◆ TASK INPUTS
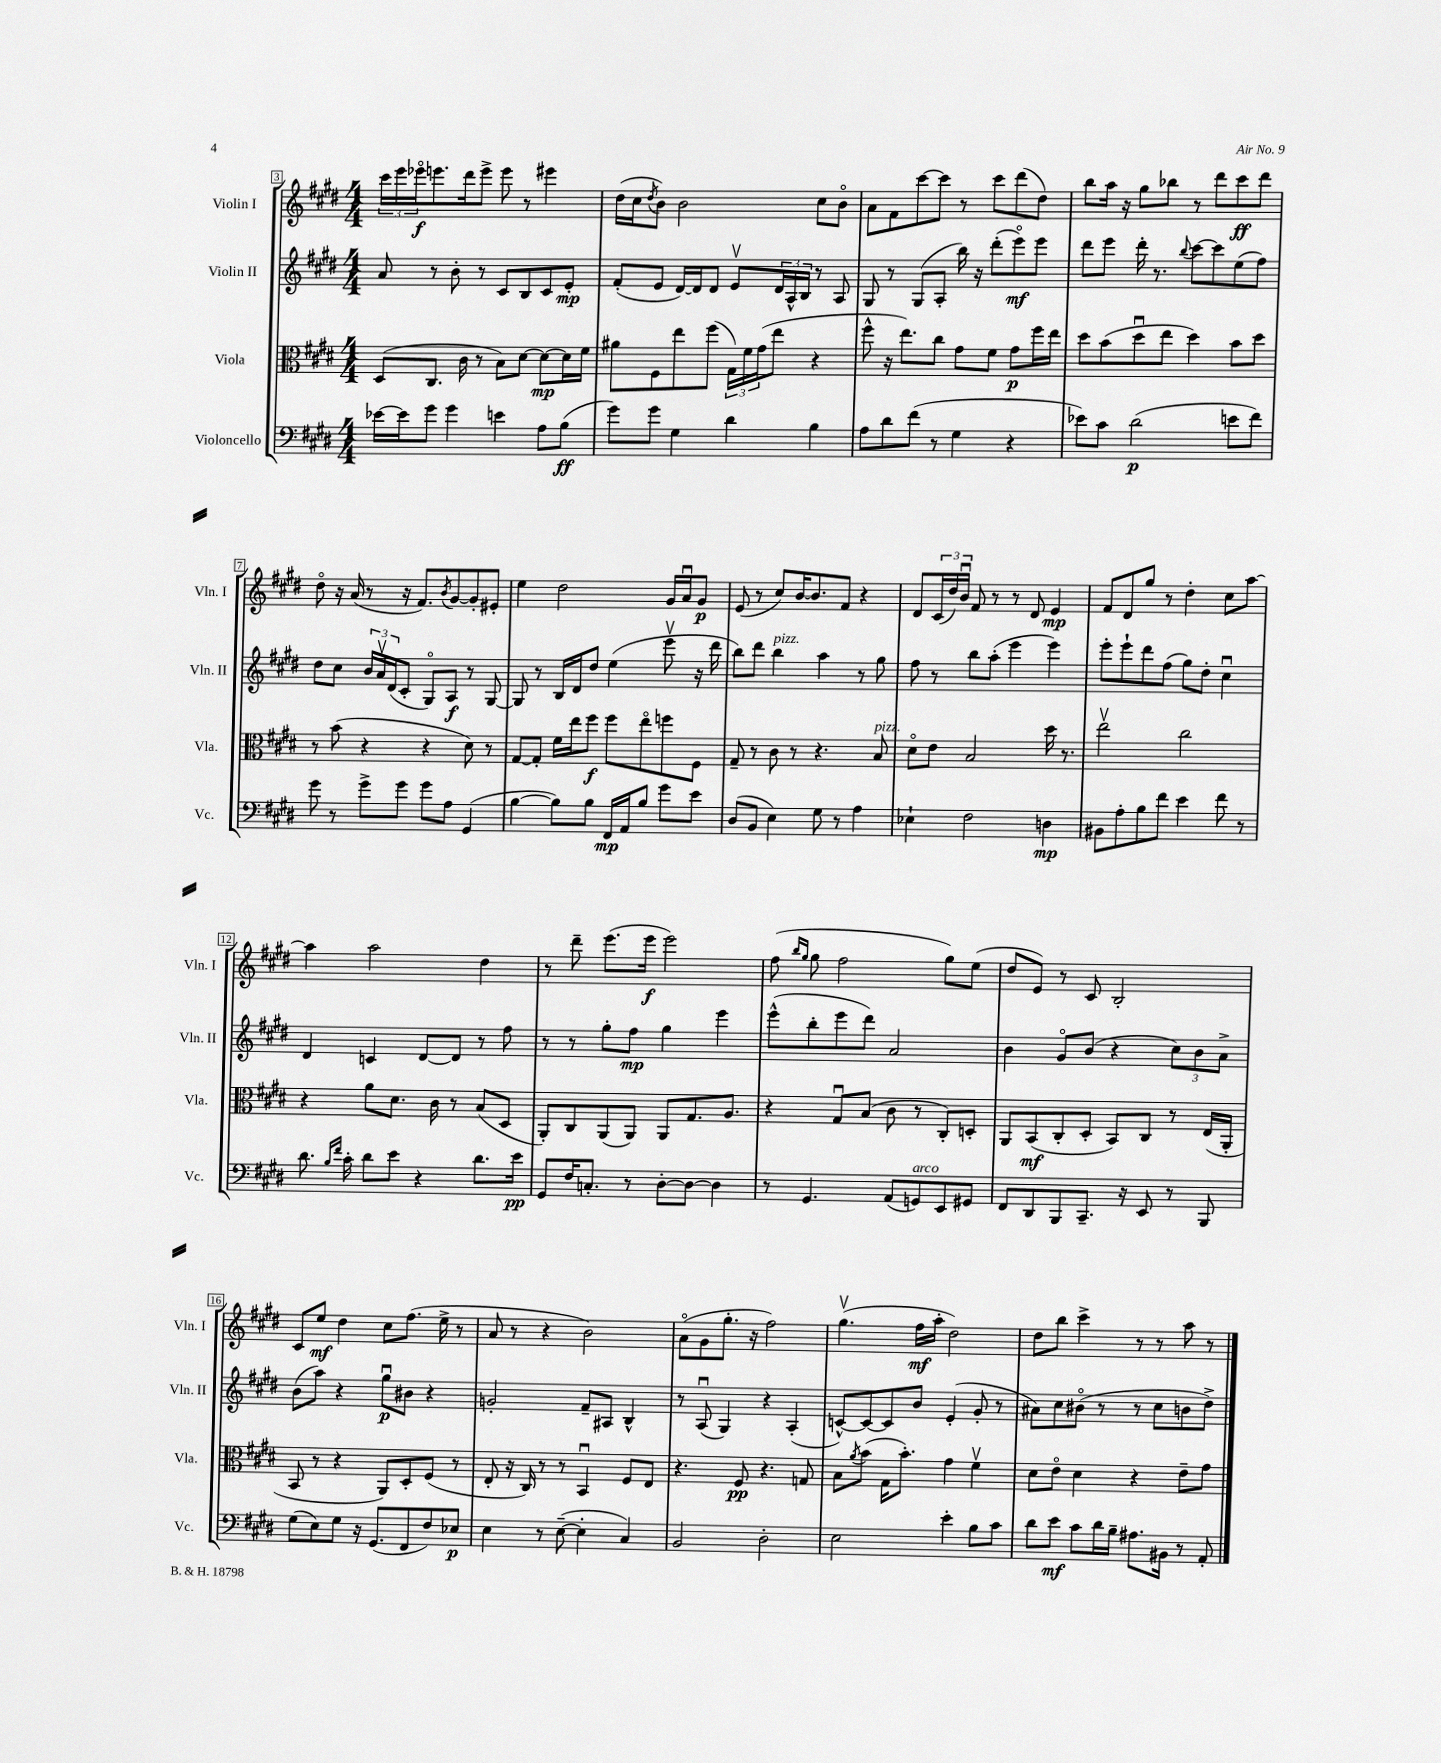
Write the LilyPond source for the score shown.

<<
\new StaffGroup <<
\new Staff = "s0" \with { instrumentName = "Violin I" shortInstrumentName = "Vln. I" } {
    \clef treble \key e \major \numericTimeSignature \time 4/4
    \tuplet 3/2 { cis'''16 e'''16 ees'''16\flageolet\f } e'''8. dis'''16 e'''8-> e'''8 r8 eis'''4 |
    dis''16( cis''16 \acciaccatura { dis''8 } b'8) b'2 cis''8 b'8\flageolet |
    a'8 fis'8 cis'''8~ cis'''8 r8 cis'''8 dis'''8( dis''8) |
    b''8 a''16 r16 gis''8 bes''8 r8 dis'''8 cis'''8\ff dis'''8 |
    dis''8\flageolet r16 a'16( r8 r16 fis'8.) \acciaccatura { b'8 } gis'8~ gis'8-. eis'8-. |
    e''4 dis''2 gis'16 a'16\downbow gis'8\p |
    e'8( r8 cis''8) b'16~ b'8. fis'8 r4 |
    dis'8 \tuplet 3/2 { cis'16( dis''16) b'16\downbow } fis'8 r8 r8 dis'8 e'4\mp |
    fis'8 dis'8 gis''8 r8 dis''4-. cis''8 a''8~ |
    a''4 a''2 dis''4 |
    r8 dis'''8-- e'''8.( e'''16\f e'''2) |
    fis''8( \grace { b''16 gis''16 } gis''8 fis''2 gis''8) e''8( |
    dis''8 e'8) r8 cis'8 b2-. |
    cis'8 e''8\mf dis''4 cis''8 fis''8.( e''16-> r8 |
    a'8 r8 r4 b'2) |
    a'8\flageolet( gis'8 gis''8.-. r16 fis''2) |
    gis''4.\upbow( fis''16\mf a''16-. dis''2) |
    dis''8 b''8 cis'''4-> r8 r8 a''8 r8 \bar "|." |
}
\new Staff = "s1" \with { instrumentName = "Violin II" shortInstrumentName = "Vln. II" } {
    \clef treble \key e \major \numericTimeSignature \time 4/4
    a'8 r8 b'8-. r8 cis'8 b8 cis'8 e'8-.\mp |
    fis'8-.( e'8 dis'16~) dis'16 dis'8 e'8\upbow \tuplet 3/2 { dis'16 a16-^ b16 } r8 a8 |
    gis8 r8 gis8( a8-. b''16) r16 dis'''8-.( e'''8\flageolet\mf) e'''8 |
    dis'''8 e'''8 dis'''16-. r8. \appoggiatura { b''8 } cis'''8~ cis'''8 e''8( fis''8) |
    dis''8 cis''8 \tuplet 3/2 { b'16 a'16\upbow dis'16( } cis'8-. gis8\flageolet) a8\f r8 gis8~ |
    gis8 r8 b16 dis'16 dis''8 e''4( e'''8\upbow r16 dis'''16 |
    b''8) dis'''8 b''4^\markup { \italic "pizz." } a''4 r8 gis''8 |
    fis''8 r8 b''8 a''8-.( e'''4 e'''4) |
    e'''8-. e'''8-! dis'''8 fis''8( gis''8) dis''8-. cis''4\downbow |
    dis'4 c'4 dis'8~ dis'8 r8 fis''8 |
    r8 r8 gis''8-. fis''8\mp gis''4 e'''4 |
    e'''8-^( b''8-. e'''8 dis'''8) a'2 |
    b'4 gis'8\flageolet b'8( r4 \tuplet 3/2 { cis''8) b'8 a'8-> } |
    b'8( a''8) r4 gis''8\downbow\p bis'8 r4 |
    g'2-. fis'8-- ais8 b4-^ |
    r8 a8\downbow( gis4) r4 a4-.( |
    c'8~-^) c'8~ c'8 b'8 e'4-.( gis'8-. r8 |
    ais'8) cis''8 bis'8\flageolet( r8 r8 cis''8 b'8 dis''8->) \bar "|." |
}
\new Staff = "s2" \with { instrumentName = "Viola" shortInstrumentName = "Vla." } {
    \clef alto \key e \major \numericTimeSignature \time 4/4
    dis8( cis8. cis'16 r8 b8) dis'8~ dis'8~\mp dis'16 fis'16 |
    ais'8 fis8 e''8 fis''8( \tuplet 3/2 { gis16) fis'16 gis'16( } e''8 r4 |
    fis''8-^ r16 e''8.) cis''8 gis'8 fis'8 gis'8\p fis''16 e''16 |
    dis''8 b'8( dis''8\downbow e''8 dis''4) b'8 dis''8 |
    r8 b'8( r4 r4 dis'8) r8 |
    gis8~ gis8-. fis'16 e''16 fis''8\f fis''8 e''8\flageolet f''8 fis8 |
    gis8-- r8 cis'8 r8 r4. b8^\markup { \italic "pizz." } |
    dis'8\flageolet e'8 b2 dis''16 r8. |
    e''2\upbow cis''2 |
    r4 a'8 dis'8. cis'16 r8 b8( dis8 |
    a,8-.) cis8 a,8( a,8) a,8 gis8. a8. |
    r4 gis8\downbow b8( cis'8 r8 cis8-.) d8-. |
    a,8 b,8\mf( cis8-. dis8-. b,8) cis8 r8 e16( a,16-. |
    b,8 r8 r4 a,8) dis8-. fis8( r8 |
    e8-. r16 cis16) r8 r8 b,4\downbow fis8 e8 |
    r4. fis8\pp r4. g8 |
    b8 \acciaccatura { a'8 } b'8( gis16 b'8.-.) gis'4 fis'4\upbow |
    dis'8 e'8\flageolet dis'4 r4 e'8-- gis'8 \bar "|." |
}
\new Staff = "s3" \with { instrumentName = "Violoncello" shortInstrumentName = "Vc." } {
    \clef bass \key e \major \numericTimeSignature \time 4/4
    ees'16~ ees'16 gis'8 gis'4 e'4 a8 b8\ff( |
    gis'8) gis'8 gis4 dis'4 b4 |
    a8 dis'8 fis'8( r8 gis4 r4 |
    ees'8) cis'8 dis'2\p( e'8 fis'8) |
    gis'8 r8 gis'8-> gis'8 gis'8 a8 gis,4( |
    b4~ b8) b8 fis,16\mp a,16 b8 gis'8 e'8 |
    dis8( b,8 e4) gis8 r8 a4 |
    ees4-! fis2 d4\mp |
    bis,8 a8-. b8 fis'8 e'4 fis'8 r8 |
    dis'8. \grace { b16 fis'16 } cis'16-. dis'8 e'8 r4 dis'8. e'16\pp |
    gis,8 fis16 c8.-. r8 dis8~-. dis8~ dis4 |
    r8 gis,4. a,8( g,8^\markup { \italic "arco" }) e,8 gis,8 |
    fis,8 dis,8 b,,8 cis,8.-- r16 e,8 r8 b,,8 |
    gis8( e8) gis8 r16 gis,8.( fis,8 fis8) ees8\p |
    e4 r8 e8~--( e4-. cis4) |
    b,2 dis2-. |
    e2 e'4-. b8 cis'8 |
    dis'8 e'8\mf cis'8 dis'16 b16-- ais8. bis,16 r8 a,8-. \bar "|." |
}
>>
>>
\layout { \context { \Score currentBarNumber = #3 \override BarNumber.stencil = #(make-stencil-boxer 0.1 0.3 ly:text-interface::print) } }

◆ WRITTEN TASK
Locate every line in the records that contains the string "flageolet", and copy each of those lines.

◆ RESPONSE FOR THIS EXERCISE
    \tuplet 3/2 { cis'''16 e'''16 ees'''16\flageolet\f } e'''8. dis'''16 e'''8-> e'''8 r8 eis'''4 |
    dis''16( cis''16 \acciaccatura { dis''8 } b'8) b'2 cis''8 b'8\flageolet |
    dis''8\flageolet r16 a'16( r8 r16 fis'8.) \acciaccatura { b'8 } gis'8~ gis'8-. eis'8-. |
    a'8\flageolet( gis'8 gis''8.-. r16 fis''2) |
    gis8 r8 gis8( a8-. b''16) r16 dis'''8-.( e'''8\flageolet\mf) e'''8 |
    dis''8 cis''8 \tuplet 3/2 { b'16 a'16\upbow dis'16( } cis'8-. gis8\flageolet) a8\f r8 gis8~ |
    b'4 gis'8\flageolet b'8( r4 \tuplet 3/2 { cis''8) b'8 a'8-> } |
    ais'8) cis''8 bis'8\flageolet( r8 r8 cis''8 b'8 dis''8->) \bar "|." |
    gis8~ gis8-. fis'16 e''16 fis''8\f fis''8 e''8\flageolet f''8 fis8 |
    dis'8\flageolet e'8 b2 dis''16 r8. |
    dis'8 e'8\flageolet dis'4 r4 e'8-- gis'8 \bar "|." |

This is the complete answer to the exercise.